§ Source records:
================================
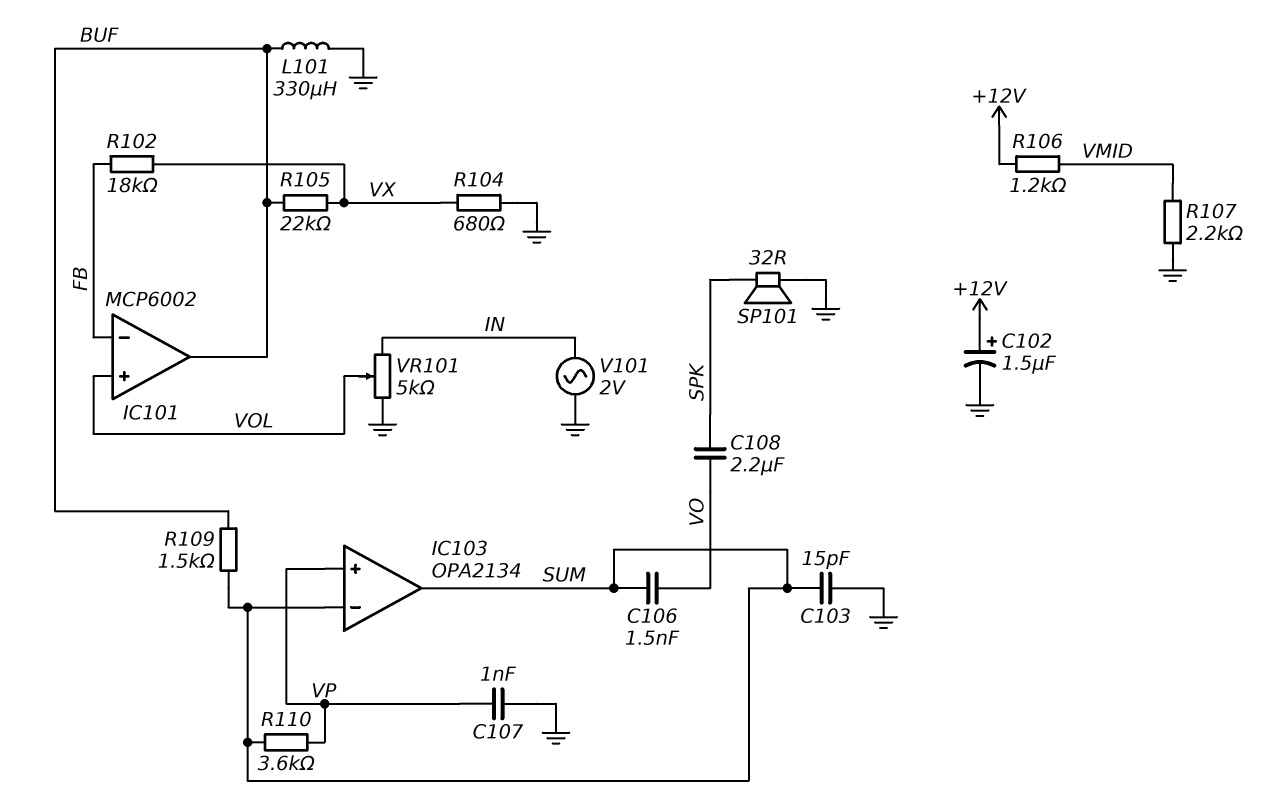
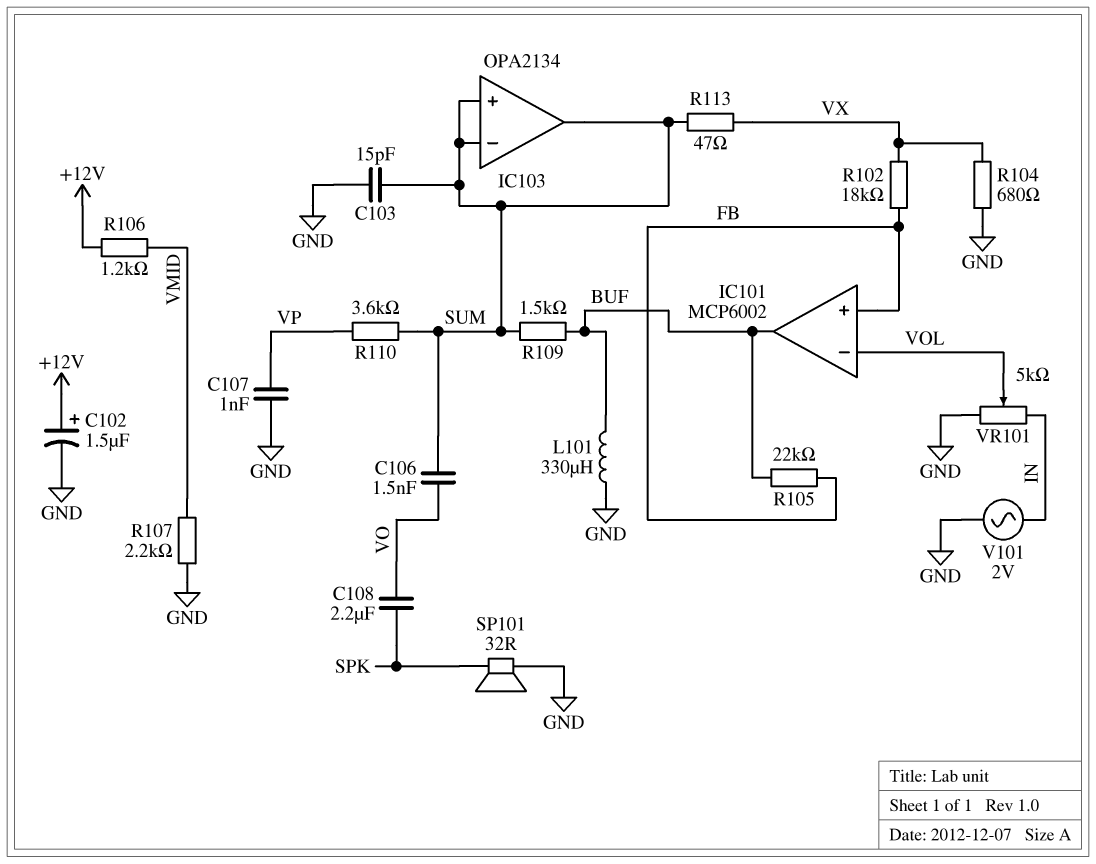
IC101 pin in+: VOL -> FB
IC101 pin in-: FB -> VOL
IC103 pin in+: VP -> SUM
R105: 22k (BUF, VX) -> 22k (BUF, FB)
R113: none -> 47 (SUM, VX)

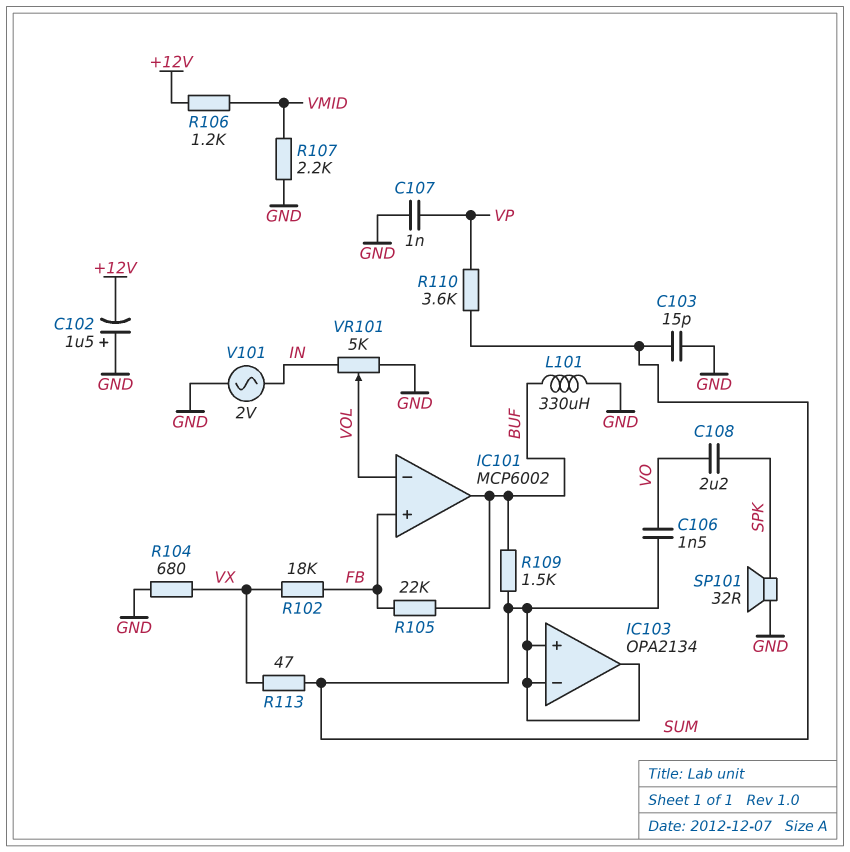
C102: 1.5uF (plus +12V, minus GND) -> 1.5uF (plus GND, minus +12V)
================================
§ YOUR ASSIGNMENT:
All of the data is to be reproduced exactly, with the pictures left out.

§ WRITTEN SOLUTION:
IC101 pin in+: VOL -> FB
IC101 pin in-: FB -> VOL
IC103 pin in+: VP -> SUM
R105: 22k (BUF, VX) -> 22k (BUF, FB)
R113: none -> 47 (SUM, VX)

C102: 1.5uF (plus +12V, minus GND) -> 1.5uF (plus GND, minus +12V)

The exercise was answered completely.